--- BEGIN ---

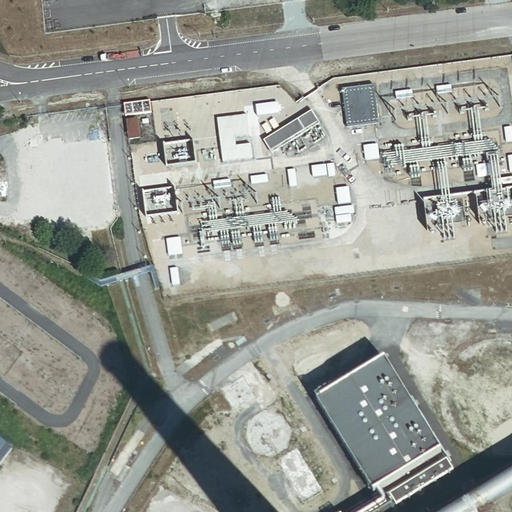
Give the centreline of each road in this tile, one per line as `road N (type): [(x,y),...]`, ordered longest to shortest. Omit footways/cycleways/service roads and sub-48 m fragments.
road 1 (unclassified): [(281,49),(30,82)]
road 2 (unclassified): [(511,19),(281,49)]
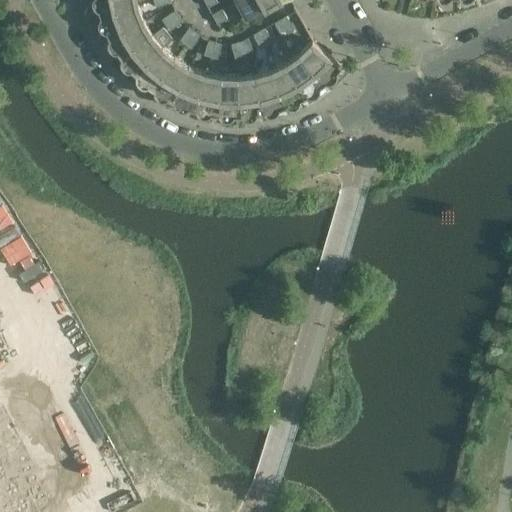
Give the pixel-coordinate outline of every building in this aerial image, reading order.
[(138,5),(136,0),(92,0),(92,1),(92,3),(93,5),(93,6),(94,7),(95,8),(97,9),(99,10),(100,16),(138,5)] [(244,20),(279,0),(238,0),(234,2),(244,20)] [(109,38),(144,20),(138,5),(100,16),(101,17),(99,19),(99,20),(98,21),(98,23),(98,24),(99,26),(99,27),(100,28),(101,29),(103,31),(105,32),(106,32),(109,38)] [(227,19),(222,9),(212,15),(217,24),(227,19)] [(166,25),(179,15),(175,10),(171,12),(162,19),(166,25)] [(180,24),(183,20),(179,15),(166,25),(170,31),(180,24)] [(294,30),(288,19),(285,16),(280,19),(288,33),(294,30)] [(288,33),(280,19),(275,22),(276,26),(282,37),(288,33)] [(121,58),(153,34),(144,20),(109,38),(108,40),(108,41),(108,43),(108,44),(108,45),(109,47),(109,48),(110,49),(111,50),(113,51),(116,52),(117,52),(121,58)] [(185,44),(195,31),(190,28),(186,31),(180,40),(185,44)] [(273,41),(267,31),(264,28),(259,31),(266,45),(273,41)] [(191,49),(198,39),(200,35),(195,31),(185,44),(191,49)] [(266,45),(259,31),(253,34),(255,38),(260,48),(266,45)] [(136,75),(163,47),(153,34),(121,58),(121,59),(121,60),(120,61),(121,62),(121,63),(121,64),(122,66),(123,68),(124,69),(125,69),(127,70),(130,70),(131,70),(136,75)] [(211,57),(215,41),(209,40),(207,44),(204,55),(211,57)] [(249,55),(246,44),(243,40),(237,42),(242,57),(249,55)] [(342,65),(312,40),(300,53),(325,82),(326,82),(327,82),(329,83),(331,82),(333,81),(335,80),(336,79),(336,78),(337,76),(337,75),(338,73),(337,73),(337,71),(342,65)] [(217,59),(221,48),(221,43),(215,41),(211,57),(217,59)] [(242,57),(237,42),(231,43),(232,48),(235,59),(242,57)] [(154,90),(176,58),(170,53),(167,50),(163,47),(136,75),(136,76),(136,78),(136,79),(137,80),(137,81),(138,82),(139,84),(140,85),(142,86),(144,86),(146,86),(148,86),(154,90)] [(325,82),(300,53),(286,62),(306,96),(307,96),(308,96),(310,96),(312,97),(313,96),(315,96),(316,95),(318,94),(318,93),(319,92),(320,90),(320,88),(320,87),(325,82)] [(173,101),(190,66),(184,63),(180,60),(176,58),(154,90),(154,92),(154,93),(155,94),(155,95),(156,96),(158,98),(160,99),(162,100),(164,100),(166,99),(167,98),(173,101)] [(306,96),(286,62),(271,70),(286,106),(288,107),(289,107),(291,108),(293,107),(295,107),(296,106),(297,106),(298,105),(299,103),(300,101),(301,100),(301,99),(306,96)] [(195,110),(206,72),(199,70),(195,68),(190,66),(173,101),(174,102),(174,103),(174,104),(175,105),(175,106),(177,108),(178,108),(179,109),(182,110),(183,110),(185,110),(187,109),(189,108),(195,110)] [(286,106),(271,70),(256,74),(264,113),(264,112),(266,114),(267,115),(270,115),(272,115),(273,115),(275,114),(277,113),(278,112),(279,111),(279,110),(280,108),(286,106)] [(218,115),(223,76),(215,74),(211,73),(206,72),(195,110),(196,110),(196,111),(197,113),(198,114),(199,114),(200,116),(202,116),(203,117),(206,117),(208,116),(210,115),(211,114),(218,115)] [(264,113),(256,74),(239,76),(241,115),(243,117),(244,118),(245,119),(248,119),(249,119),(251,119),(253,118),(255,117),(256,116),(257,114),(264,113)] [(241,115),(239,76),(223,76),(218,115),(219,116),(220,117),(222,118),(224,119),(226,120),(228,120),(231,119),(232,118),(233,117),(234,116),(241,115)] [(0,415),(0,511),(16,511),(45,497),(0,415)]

--- END ---
--- BEGIN ---

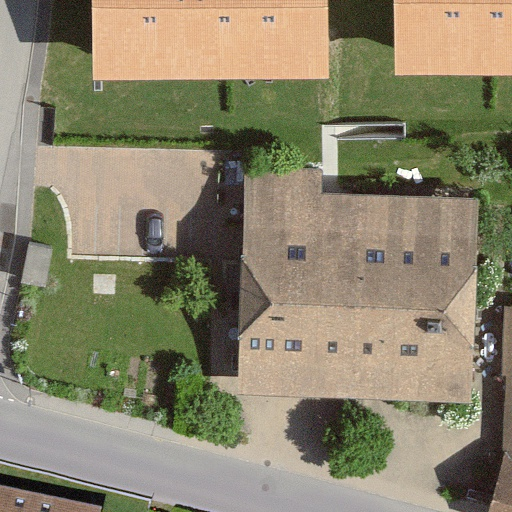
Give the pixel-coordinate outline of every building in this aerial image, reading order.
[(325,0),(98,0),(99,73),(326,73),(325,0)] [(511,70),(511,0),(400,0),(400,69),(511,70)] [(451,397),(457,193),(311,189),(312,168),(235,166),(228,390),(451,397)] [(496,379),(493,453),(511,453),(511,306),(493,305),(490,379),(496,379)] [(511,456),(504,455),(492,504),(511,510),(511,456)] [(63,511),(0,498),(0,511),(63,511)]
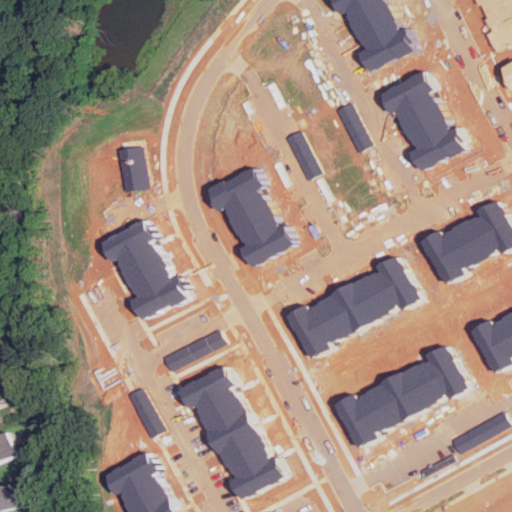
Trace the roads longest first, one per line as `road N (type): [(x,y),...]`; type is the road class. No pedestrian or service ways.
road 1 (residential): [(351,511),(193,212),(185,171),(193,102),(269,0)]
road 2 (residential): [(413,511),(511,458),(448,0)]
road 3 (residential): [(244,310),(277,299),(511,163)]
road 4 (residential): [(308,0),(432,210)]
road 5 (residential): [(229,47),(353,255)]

--- END ---

Copy the lines of the data from the line containing "Give the centreline" through the line containing "road 2 (unclassified): [(511,19),(281,49)]", inclusive, and reproduce them verbatim.

Give the centreline of each road in this tile, one per line as `road N (type): [(x,y),...]`, ordered longest to shortest. Omit footways/cycleways/service roads and sub-48 m fragments.
road 1 (unclassified): [(281,49),(30,82)]
road 2 (unclassified): [(511,19),(281,49)]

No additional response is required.